Please transcribe the following records in full, exactly as given.

━━━━━ TASK DATA ━━━━━

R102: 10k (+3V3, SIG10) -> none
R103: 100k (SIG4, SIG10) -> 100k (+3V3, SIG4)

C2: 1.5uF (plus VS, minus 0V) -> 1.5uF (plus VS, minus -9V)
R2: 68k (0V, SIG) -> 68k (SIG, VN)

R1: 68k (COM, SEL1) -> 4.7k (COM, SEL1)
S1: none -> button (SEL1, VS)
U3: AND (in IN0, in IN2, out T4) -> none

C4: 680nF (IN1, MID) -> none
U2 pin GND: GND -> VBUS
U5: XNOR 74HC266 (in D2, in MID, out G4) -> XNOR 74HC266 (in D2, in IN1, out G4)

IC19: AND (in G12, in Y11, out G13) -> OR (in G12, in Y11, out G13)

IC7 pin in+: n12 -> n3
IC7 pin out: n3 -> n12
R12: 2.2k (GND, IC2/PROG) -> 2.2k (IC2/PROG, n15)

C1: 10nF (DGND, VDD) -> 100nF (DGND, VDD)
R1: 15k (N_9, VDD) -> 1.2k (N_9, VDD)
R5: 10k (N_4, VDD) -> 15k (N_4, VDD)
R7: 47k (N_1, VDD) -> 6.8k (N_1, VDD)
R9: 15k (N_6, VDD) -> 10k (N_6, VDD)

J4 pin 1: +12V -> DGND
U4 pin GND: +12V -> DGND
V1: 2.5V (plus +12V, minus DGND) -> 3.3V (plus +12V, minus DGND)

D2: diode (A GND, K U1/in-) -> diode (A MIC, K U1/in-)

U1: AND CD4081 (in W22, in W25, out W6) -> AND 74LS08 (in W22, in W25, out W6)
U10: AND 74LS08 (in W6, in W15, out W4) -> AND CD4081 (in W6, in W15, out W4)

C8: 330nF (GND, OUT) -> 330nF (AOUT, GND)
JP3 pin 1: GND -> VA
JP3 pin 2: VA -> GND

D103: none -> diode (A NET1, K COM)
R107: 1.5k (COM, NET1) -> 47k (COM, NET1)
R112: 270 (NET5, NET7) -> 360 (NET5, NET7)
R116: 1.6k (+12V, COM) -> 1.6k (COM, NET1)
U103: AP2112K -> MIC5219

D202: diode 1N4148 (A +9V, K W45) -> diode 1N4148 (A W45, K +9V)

━━━━━

■ **SOLUTION FOR THIS EXERCISE**
R102: 10k (+3V3, SIG10) -> none
R103: 100k (SIG4, SIG10) -> 100k (+3V3, SIG4)

C2: 1.5uF (plus VS, minus 0V) -> 1.5uF (plus VS, minus -9V)
R2: 68k (0V, SIG) -> 68k (SIG, VN)

R1: 68k (COM, SEL1) -> 4.7k (COM, SEL1)
S1: none -> button (SEL1, VS)
U3: AND (in IN0, in IN2, out T4) -> none

C4: 680nF (IN1, MID) -> none
U2 pin GND: GND -> VBUS
U5: XNOR 74HC266 (in D2, in MID, out G4) -> XNOR 74HC266 (in D2, in IN1, out G4)

IC19: AND (in G12, in Y11, out G13) -> OR (in G12, in Y11, out G13)

IC7 pin in+: n12 -> n3
IC7 pin out: n3 -> n12
R12: 2.2k (GND, IC2/PROG) -> 2.2k (IC2/PROG, n15)

C1: 10nF (DGND, VDD) -> 100nF (DGND, VDD)
R1: 15k (N_9, VDD) -> 1.2k (N_9, VDD)
R5: 10k (N_4, VDD) -> 15k (N_4, VDD)
R7: 47k (N_1, VDD) -> 6.8k (N_1, VDD)
R9: 15k (N_6, VDD) -> 10k (N_6, VDD)

J4 pin 1: +12V -> DGND
U4 pin GND: +12V -> DGND
V1: 2.5V (plus +12V, minus DGND) -> 3.3V (plus +12V, minus DGND)

D2: diode (A GND, K U1/in-) -> diode (A MIC, K U1/in-)

U1: AND CD4081 (in W22, in W25, out W6) -> AND 74LS08 (in W22, in W25, out W6)
U10: AND 74LS08 (in W6, in W15, out W4) -> AND CD4081 (in W6, in W15, out W4)

C8: 330nF (GND, OUT) -> 330nF (AOUT, GND)
JP3 pin 1: GND -> VA
JP3 pin 2: VA -> GND

D103: none -> diode (A NET1, K COM)
R107: 1.5k (COM, NET1) -> 47k (COM, NET1)
R112: 270 (NET5, NET7) -> 360 (NET5, NET7)
R116: 1.6k (+12V, COM) -> 1.6k (COM, NET1)
U103: AP2112K -> MIC5219

D202: diode 1N4148 (A +9V, K W45) -> diode 1N4148 (A W45, K +9V)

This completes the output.